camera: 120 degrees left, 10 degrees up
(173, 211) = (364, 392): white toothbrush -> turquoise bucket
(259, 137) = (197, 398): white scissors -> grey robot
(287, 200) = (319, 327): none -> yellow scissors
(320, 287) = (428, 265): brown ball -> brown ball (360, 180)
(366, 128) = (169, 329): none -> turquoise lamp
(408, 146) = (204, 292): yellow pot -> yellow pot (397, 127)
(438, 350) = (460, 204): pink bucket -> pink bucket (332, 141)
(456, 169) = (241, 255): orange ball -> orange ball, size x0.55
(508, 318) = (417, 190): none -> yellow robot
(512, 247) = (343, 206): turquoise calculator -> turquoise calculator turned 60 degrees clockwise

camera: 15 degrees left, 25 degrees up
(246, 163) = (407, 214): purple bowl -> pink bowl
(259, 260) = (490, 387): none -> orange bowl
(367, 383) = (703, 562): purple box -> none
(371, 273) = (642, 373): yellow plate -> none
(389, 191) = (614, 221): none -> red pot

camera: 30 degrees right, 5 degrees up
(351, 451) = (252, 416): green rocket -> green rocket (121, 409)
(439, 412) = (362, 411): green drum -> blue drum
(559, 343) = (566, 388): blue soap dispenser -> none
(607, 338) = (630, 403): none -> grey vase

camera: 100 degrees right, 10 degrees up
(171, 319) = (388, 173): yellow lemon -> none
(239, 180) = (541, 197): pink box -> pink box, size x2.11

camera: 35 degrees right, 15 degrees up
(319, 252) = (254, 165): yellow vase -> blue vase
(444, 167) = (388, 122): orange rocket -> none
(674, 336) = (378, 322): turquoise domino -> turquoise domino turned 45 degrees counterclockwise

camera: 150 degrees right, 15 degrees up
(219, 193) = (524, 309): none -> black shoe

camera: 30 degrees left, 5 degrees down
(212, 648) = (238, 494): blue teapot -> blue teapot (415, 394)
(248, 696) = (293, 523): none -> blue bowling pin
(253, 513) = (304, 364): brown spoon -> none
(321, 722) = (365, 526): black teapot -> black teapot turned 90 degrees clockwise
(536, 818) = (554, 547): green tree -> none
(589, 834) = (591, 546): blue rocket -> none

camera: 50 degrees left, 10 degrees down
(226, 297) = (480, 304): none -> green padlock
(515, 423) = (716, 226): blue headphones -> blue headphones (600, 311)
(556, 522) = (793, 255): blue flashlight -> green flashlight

------------------------------------

> **Work to be completed**
What is needed is each line of the data, printed exactly.

> **Answer to this task**
camera: 120 degrees left, 10 degrees up
(173, 211) = (364, 392): white toothbrush -> turquoise bucket
(259, 137) = (197, 398): white scissors -> grey robot
(287, 200) = (319, 327): none -> yellow scissors
(320, 287) = (428, 265): brown ball -> brown ball (360, 180)
(366, 128) = (169, 329): none -> turquoise lamp
(408, 146) = (204, 292): yellow pot -> yellow pot (397, 127)
(438, 350) = (460, 204): pink bucket -> pink bucket (332, 141)
(456, 169) = (241, 255): orange ball -> orange ball, size x0.55
(508, 318) = (417, 190): none -> yellow robot
(512, 247) = (343, 206): turquoise calculator -> turquoise calculator turned 60 degrees clockwise

camera: 15 degrees left, 25 degrees up
(246, 163) = (407, 214): purple bowl -> pink bowl
(259, 260) = (490, 387): none -> orange bowl
(367, 383) = (703, 562): purple box -> none
(371, 273) = (642, 373): yellow plate -> none
(389, 191) = (614, 221): none -> red pot

camera: 30 degrees right, 5 degrees up
(351, 451) = (252, 416): green rocket -> green rocket (121, 409)
(439, 412) = (362, 411): green drum -> blue drum
(559, 343) = (566, 388): blue soap dispenser -> none
(607, 338) = (630, 403): none -> grey vase

camera: 100 degrees right, 10 degrees up
(171, 319) = (388, 173): yellow lemon -> none
(239, 180) = (541, 197): pink box -> pink box, size x2.11

camera: 35 degrees right, 15 degrees up
(319, 252) = (254, 165): yellow vase -> blue vase
(444, 167) = (388, 122): orange rocket -> none
(674, 336) = (378, 322): turquoise domino -> turquoise domino turned 45 degrees counterclockwise

camera: 150 degrees right, 15 degrees up
(219, 193) = (524, 309): none -> black shoe

camera: 30 degrees left, 5 degrees down
(212, 648) = (238, 494): blue teapot -> blue teapot (415, 394)
(248, 696) = (293, 523): none -> blue bowling pin
(253, 513) = (304, 364): brown spoon -> none
(321, 722) = (365, 526): black teapot -> black teapot turned 90 degrees clockwise
(536, 818) = (554, 547): green tree -> none
(589, 834) = (591, 546): blue rocket -> none

camera: 50 degrees left, 10 degrees down
(226, 297) = (480, 304): none -> green padlock
(515, 423) = (716, 226): blue headphones -> blue headphones (600, 311)
(556, 522) = (793, 255): blue flashlight -> green flashlight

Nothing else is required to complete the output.